↓↓↓
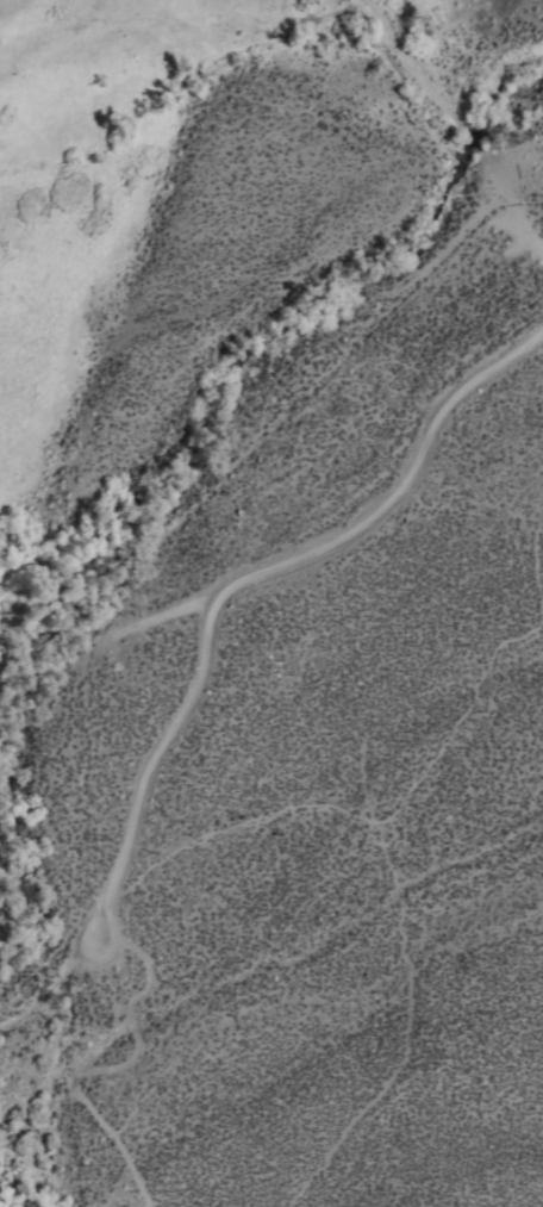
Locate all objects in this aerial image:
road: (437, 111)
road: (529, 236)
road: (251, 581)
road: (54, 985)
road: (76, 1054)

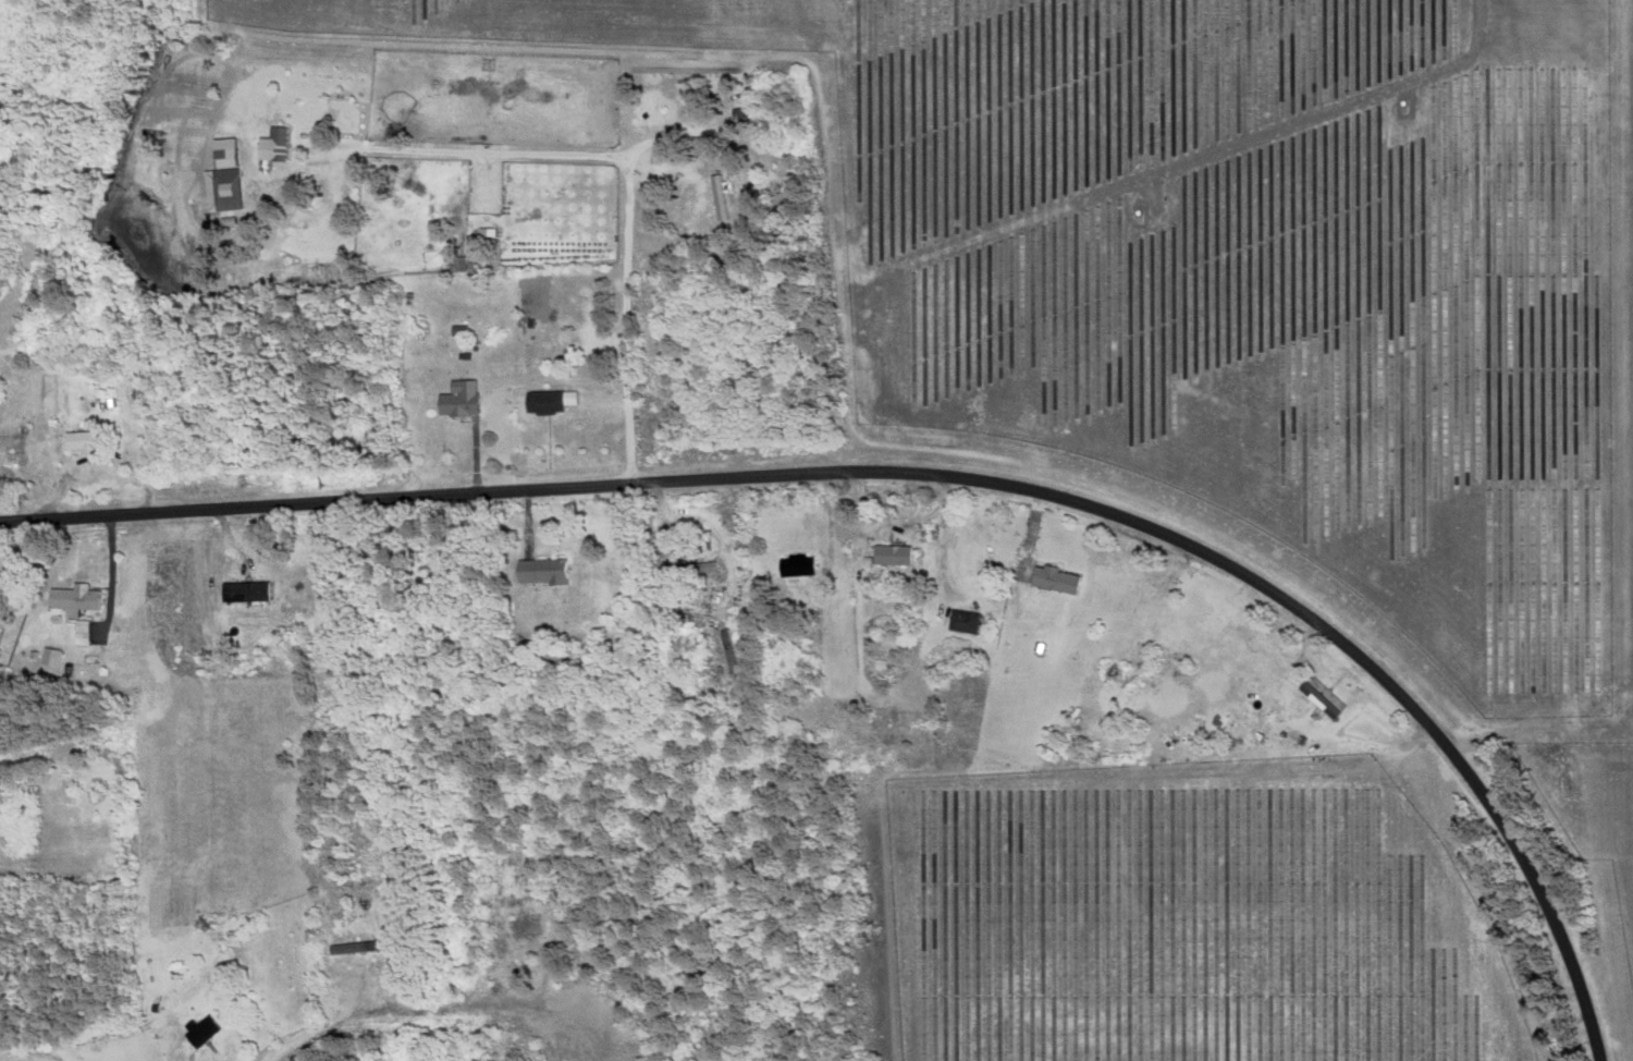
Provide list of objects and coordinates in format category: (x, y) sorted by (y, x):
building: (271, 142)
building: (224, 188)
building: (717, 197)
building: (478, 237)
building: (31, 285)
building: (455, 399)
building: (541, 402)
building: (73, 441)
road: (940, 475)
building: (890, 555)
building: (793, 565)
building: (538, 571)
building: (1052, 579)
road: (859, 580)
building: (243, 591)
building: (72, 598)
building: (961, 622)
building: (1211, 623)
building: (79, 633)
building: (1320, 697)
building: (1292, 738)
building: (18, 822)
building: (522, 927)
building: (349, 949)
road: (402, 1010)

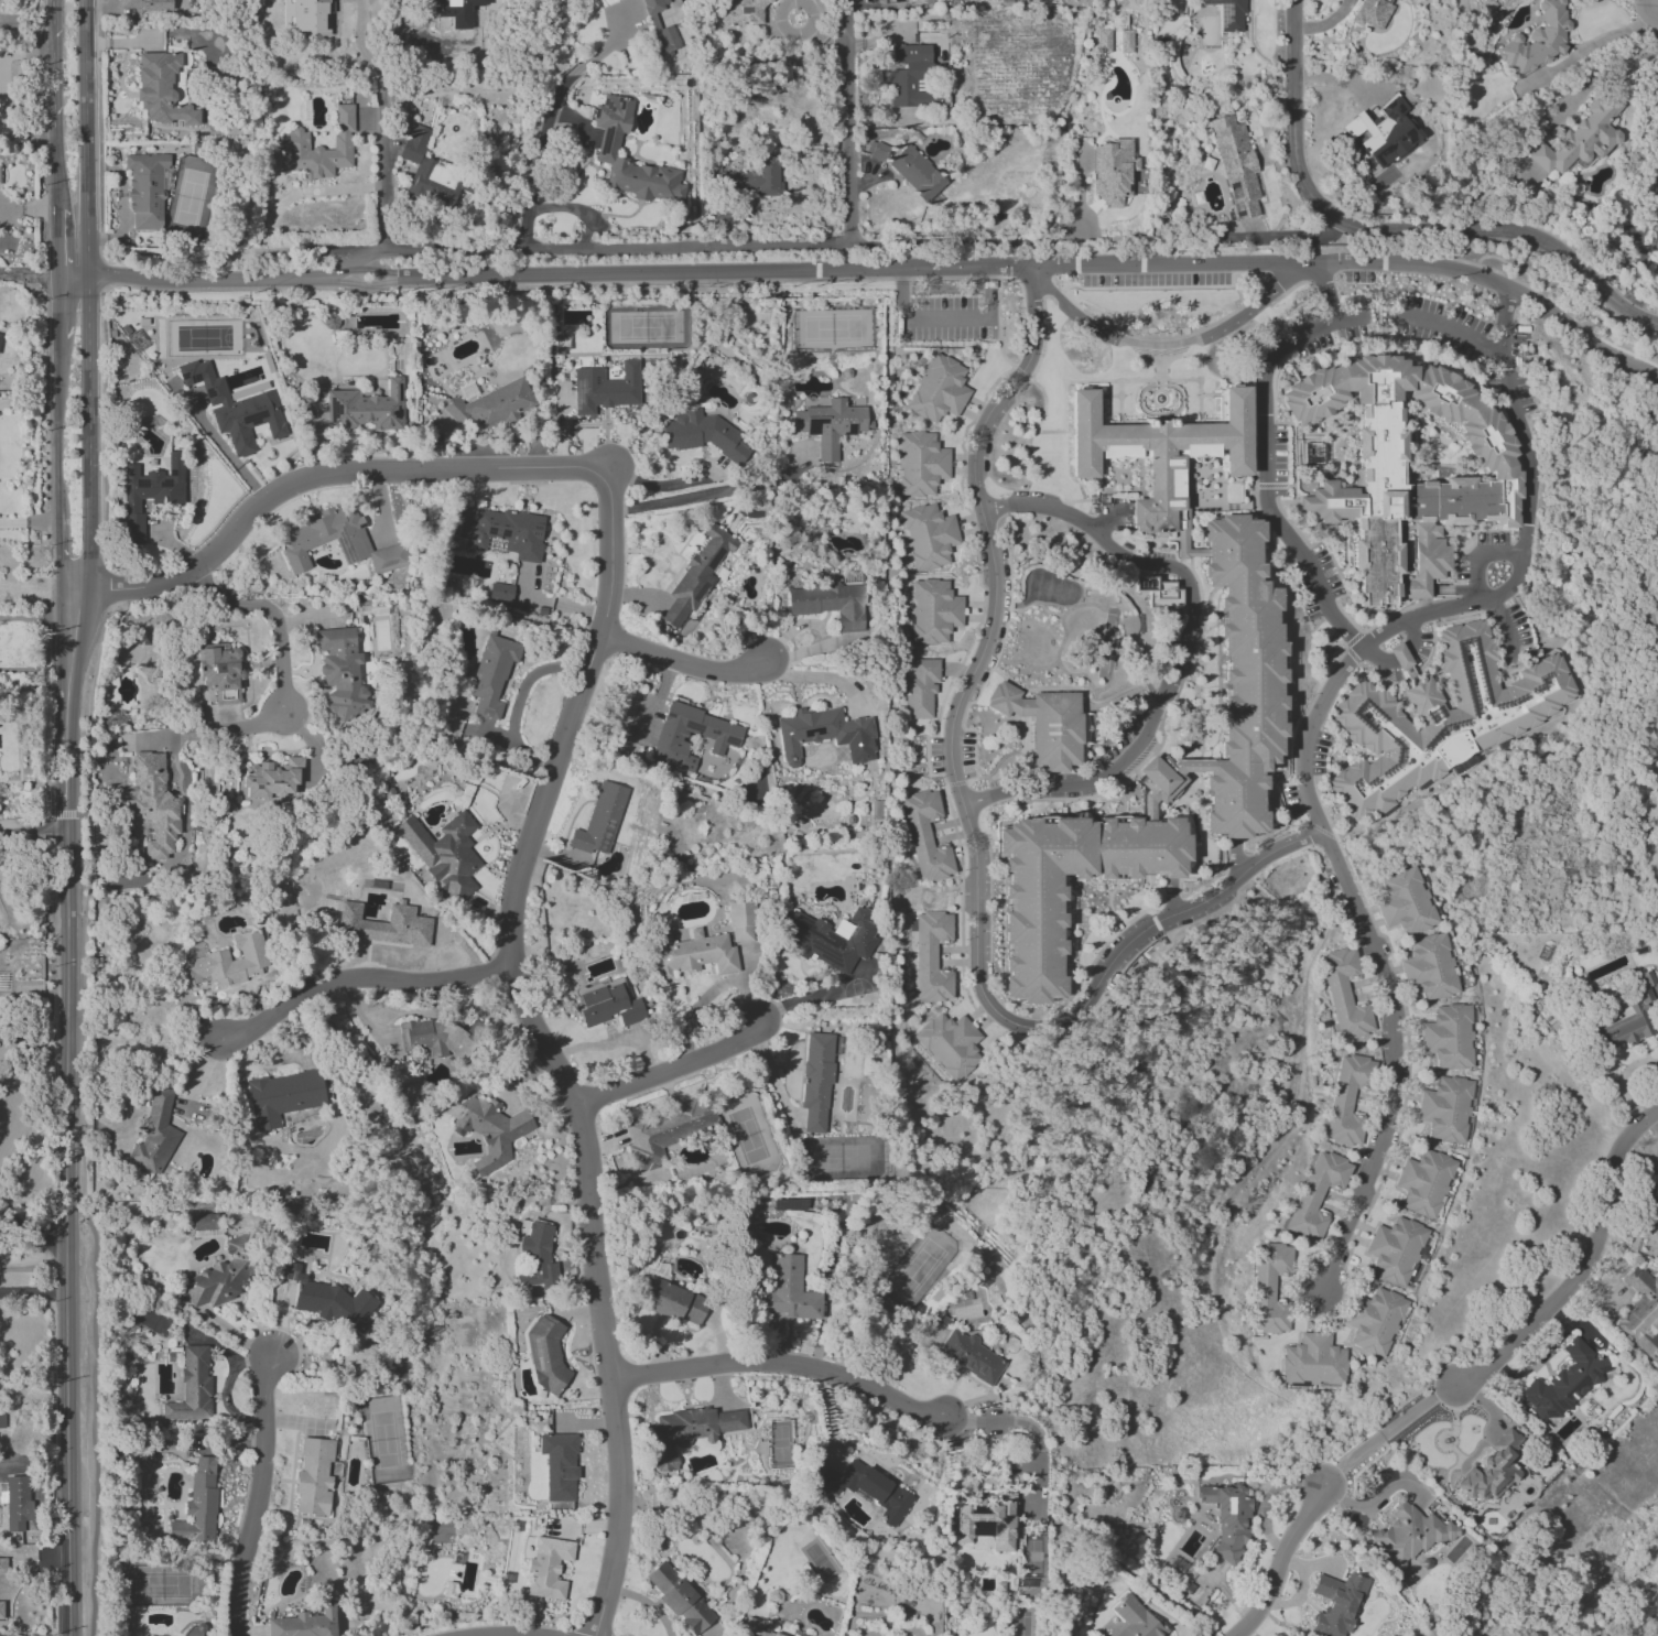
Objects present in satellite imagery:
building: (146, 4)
↑↑↑
(TRY IT):
Take the line that holds "Provide list of" as the start and the last line of the data as the end. Copy only those lines exactly, both ends included, except the pictures.

(OUTPUT OF THE EXERCISE):
Provide list of objects and coordinates in format category: (x, y) sorted by (y, x):
building: (271, 142)
building: (224, 188)
building: (717, 197)
building: (478, 237)
building: (31, 285)
building: (455, 399)
building: (541, 402)
building: (73, 441)
road: (940, 475)
building: (890, 555)
building: (793, 565)
building: (538, 571)
building: (1052, 579)
road: (859, 580)
building: (243, 591)
building: (72, 598)
building: (961, 622)
building: (1211, 623)
building: (79, 633)
building: (1320, 697)
building: (1292, 738)
building: (18, 822)
building: (522, 927)
building: (349, 949)
road: (402, 1010)

Objects present in satellite imagery:
building: (146, 4)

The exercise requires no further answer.